◆ Task item ◆
Write the records out again without change. Leave the pictures behind.

═══ Supplied information

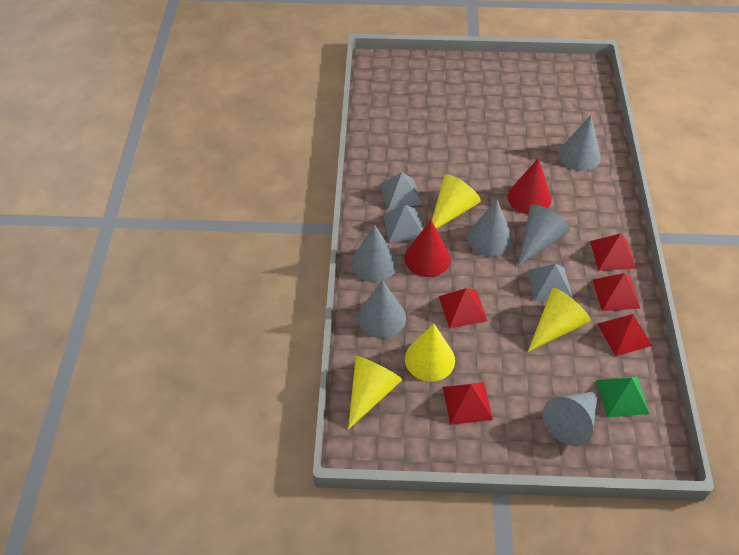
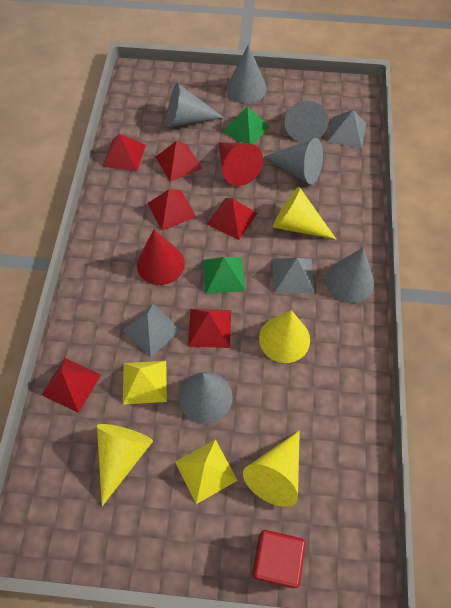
green pyramid: [596,377,649,418] = 1 -> [203,257,246,294] [223,106,270,144] = 2
red cube: none = 0 -> [252,530,306,588] = 1
red pyramid: [439,288,487,328] [443,382,493,425] [590,234,636,271] [593,273,640,311] [597,314,652,356] = 5 -> [41,358,101,413] [102,133,146,172] [148,190,196,231] [156,141,202,182] [188,309,231,348] [207,198,257,240] = 6
yellow pyramid: none = 0 -> [123,361,167,405] [175,439,238,504] = 2

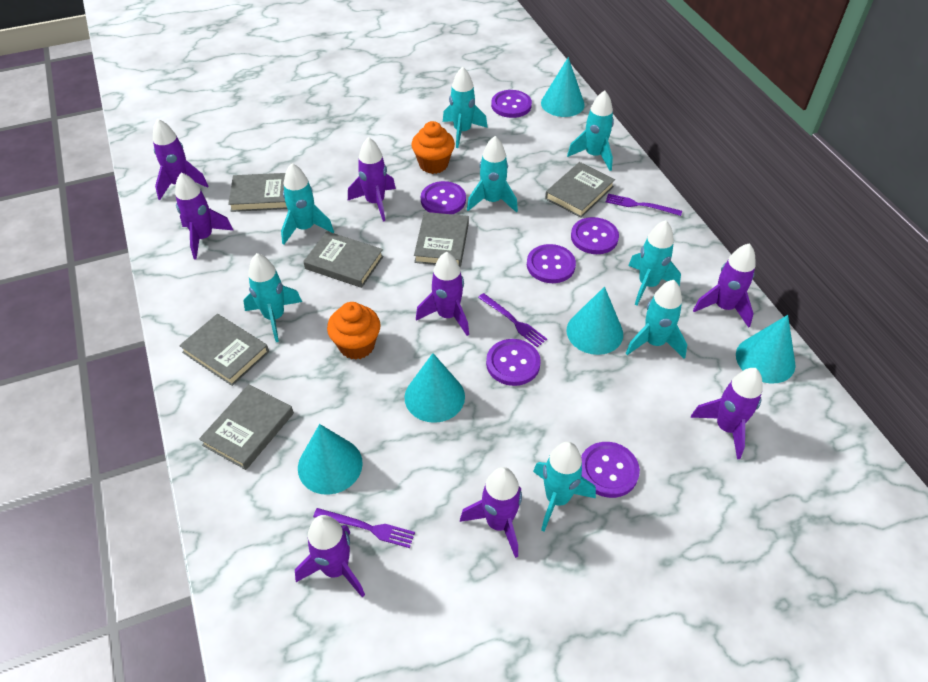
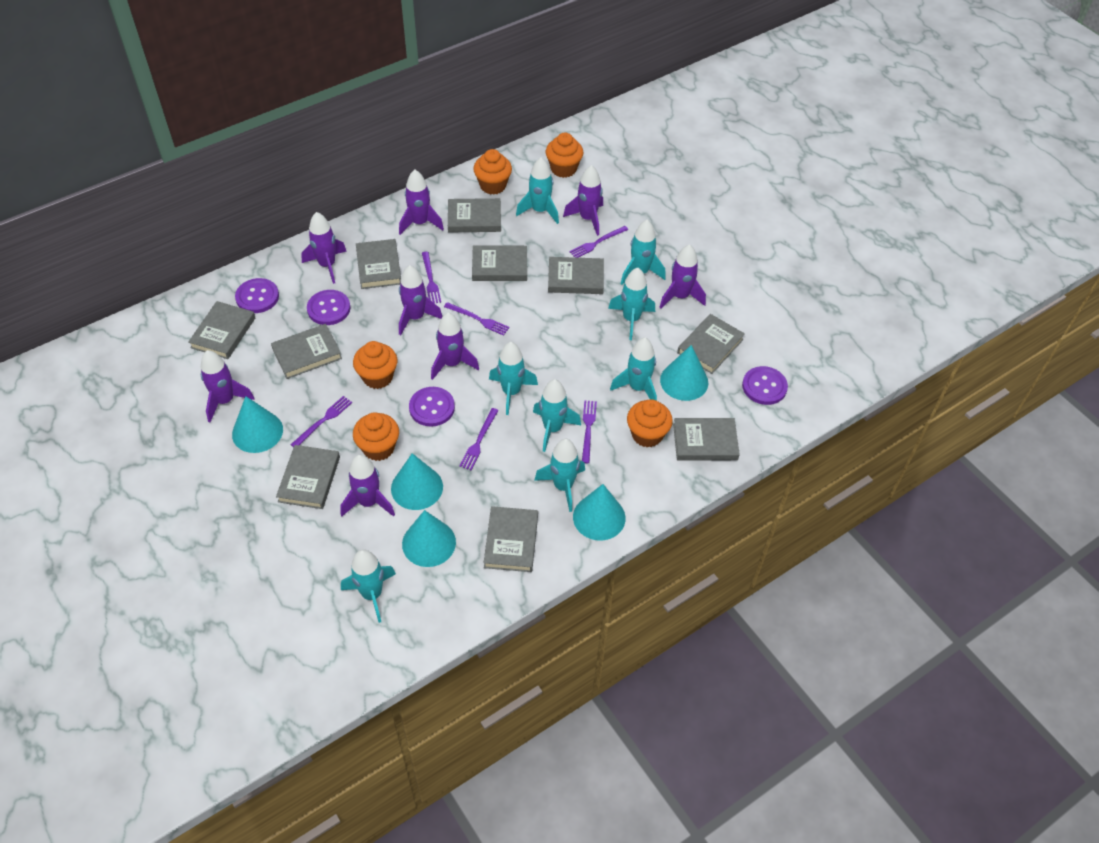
grey book: [179,314,269,386] [199,384,294,470] [228,173,287,212] [303,231,384,288] [414,212,469,267] [545,162,615,217] = 6 -> [188,301,255,359] [271,324,342,379] [276,445,340,509] [356,239,401,289] [448,198,501,232] [472,246,527,281] [484,506,538,572] [548,257,604,294] [673,418,740,461] [677,314,745,374] = 10
orange cupcake: [327,302,381,360] [411,121,455,174] = 2 -> [353,341,397,389] [353,412,399,461] [473,149,512,195] [546,133,583,178] [627,399,673,447] = 5
purple button: [421,181,466,214] [486,339,541,386] [491,90,532,118] [527,244,576,283] [571,217,619,254] [581,442,640,498] = 6 -> [235,278,279,313] [307,290,350,325] [409,387,455,427] [742,366,788,405] = 4
purple fork: [313,508,415,548] [478,293,547,347] [606,194,682,216] = 3 -> [290,396,352,447] [422,252,441,303] [444,302,510,336] [459,408,499,470] [570,226,628,258] [582,400,597,463] = 6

══════

◆ Reply ◆
green pyramid: [596,377,649,418] = 1 -> [203,257,246,294] [223,106,270,144] = 2
red cube: none = 0 -> [252,530,306,588] = 1
red pyramid: [439,288,487,328] [443,382,493,425] [590,234,636,271] [593,273,640,311] [597,314,652,356] = 5 -> [41,358,101,413] [102,133,146,172] [148,190,196,231] [156,141,202,182] [188,309,231,348] [207,198,257,240] = 6
yellow pyramid: none = 0 -> [123,361,167,405] [175,439,238,504] = 2

grey book: [179,314,269,386] [199,384,294,470] [228,173,287,212] [303,231,384,288] [414,212,469,267] [545,162,615,217] = 6 -> [188,301,255,359] [271,324,342,379] [276,445,340,509] [356,239,401,289] [448,198,501,232] [472,246,527,281] [484,506,538,572] [548,257,604,294] [673,418,740,461] [677,314,745,374] = 10
orange cupcake: [327,302,381,360] [411,121,455,174] = 2 -> [353,341,397,389] [353,412,399,461] [473,149,512,195] [546,133,583,178] [627,399,673,447] = 5
purple button: [421,181,466,214] [486,339,541,386] [491,90,532,118] [527,244,576,283] [571,217,619,254] [581,442,640,498] = 6 -> [235,278,279,313] [307,290,350,325] [409,387,455,427] [742,366,788,405] = 4
purple fork: [313,508,415,548] [478,293,547,347] [606,194,682,216] = 3 -> [290,396,352,447] [422,252,441,303] [444,302,510,336] [459,408,499,470] [570,226,628,258] [582,400,597,463] = 6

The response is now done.